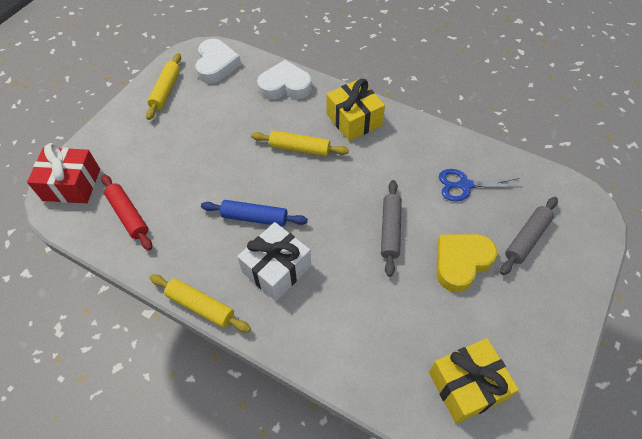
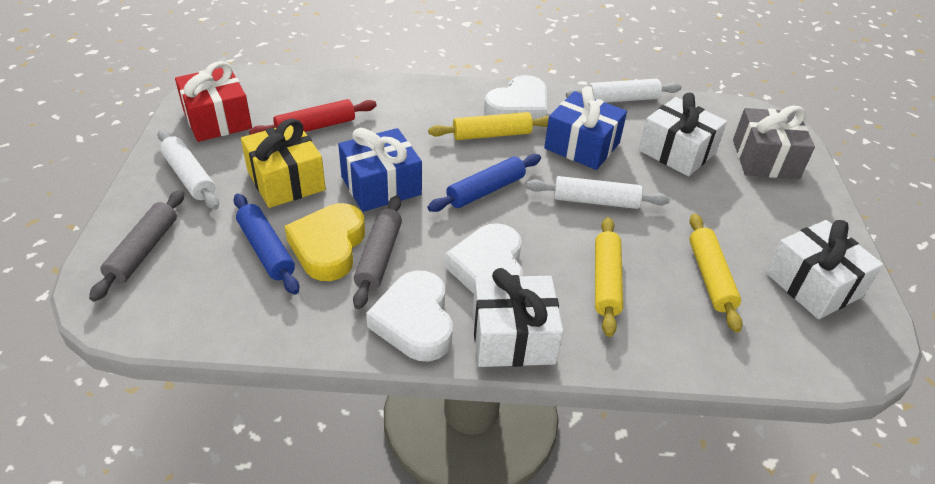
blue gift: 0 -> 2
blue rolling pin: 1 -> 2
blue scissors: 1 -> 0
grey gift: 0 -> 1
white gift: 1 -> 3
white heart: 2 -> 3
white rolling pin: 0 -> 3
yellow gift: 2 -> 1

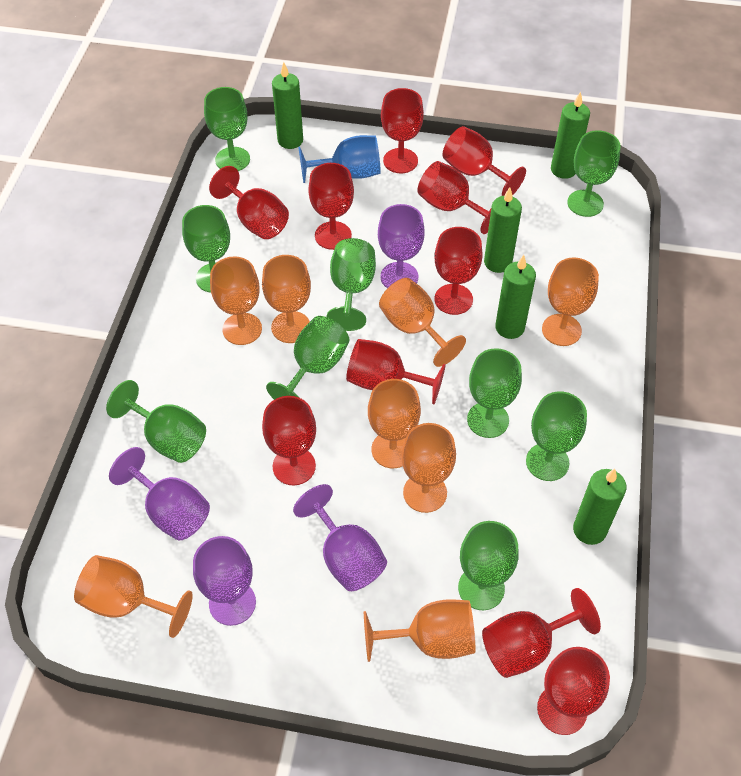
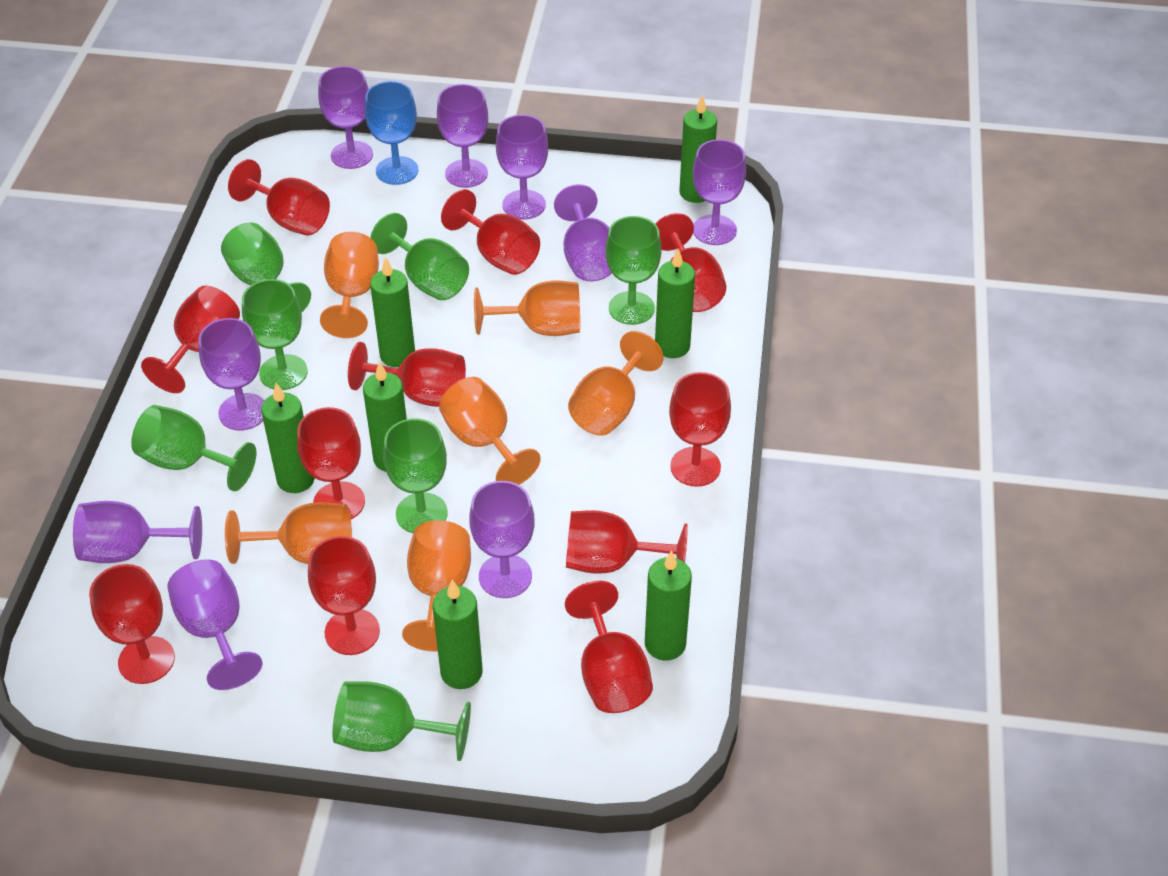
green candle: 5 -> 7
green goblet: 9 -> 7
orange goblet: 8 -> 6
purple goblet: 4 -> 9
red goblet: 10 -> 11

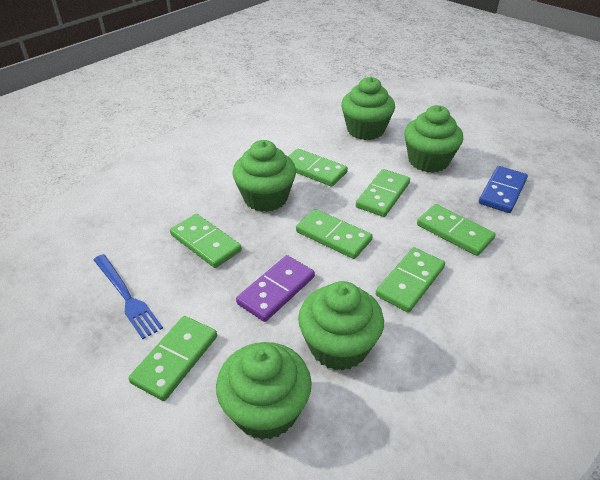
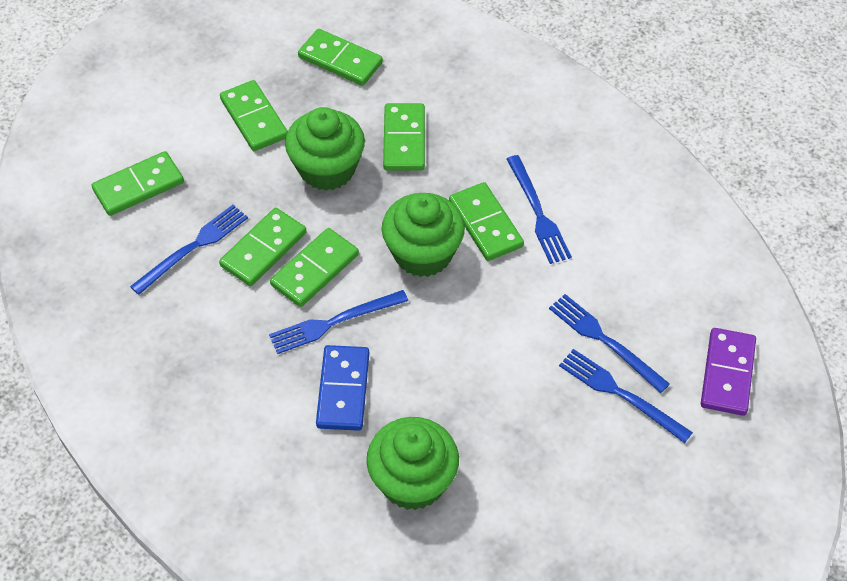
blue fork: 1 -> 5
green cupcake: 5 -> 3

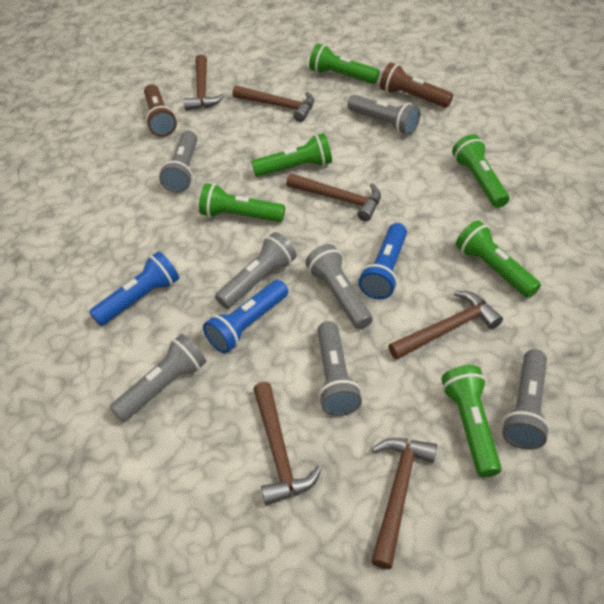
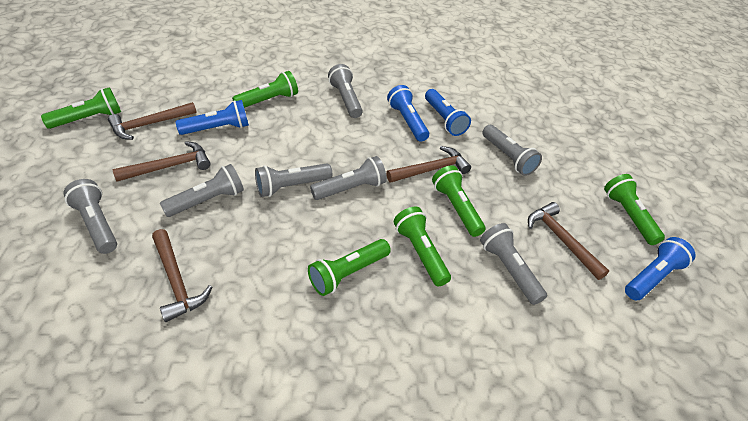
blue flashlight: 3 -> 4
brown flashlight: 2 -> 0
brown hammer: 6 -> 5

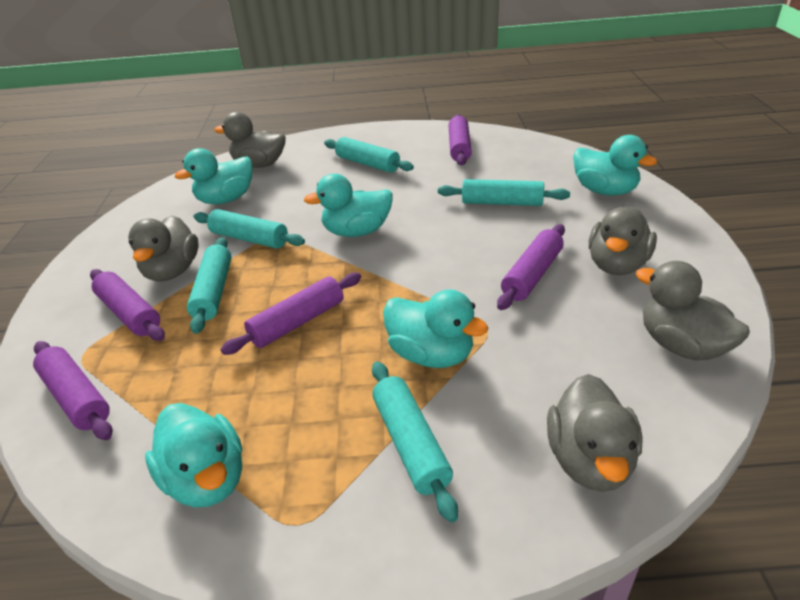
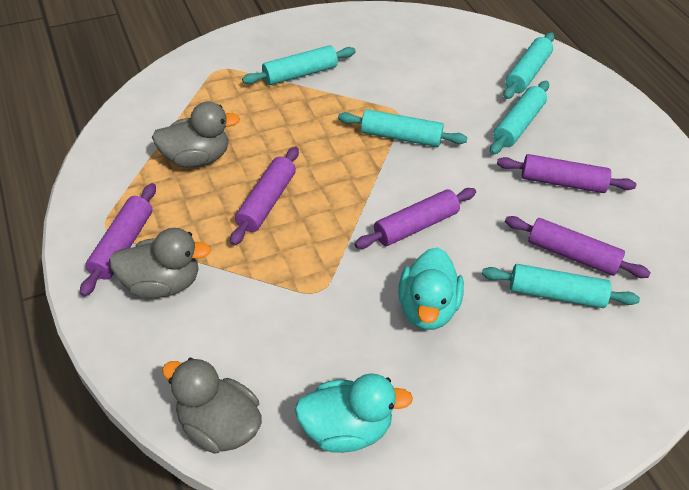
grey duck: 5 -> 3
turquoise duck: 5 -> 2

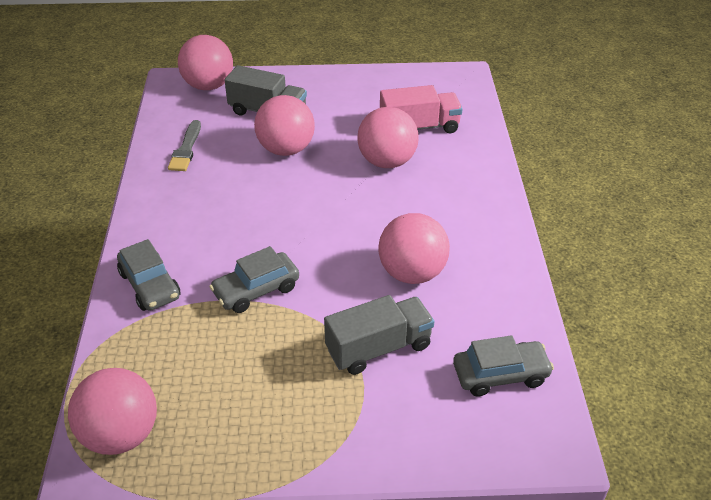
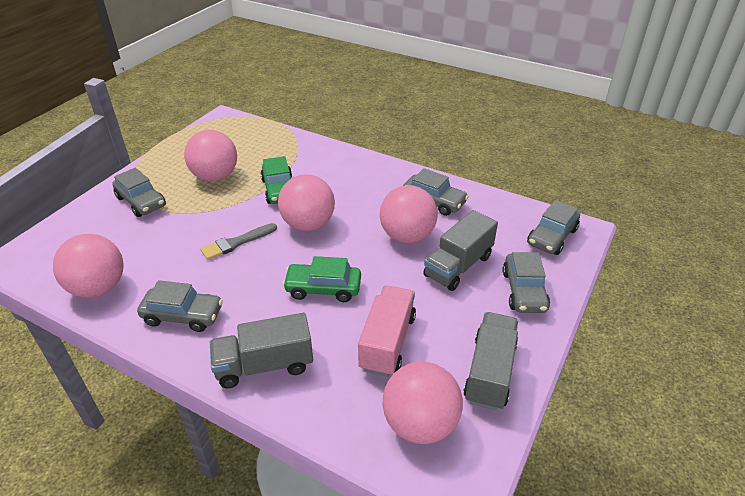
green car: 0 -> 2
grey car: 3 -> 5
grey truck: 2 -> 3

*Required work*:
"turquoise duck: 5 -> 2" marks the first line to be returned; return exactly that line and every line after it through the last line of the listing, omitting pictures.

*Response area*:
turquoise duck: 5 -> 2

green car: 0 -> 2
grey car: 3 -> 5
grey truck: 2 -> 3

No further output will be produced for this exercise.